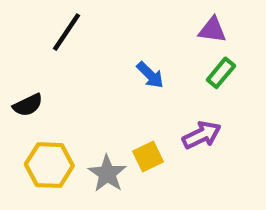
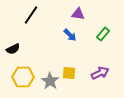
purple triangle: (212, 30) -> (78, 14), moved
purple arrow: (202, 135) -> (100, 73), moved
yellow square: (148, 156) -> (69, 73), turned 32

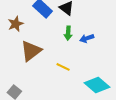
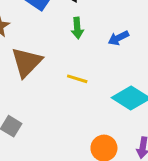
blue arrow: (87, 38) -> (118, 38), moved

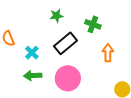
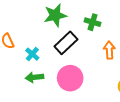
green star: (57, 16) -> (55, 15), size x1.6

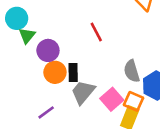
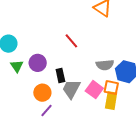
green triangle: (27, 36) -> (17, 66), moved
gray semicircle: (132, 71) -> (105, 65), turned -66
orange circle: (55, 72) -> (42, 93), moved

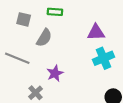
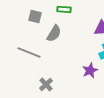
purple star: (55, 73) -> (90, 70), moved

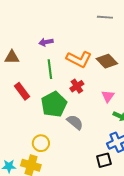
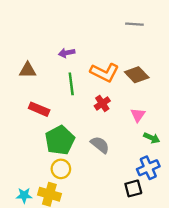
red rectangle: (22, 91) -> (39, 109), turned -30
green pentagon: (54, 104) -> (60, 140), moved

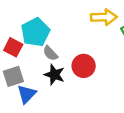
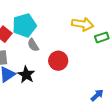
black star: (54, 75) -> (26, 75), moved

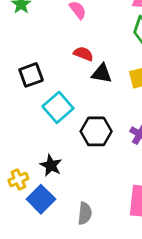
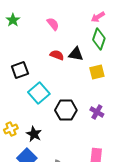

....

▸ WHAT YOU ARE ASKED TO DO: Reproduce exactly the lines from the one containing "green star: (57, 16) -> (55, 15), size x1.6" through the last line of the records, both included, leaving out every picture.

▸ OUTPUT OF THE TASK:
green star: (57, 16) -> (55, 15), size x1.6

green triangle: (27, 36) -> (17, 66), moved
gray semicircle: (132, 71) -> (105, 65), turned -66
orange circle: (55, 72) -> (42, 93), moved

purple star: (55, 73) -> (90, 70), moved

red rectangle: (22, 91) -> (39, 109), turned -30
green pentagon: (54, 104) -> (60, 140), moved

black star: (54, 75) -> (26, 75), moved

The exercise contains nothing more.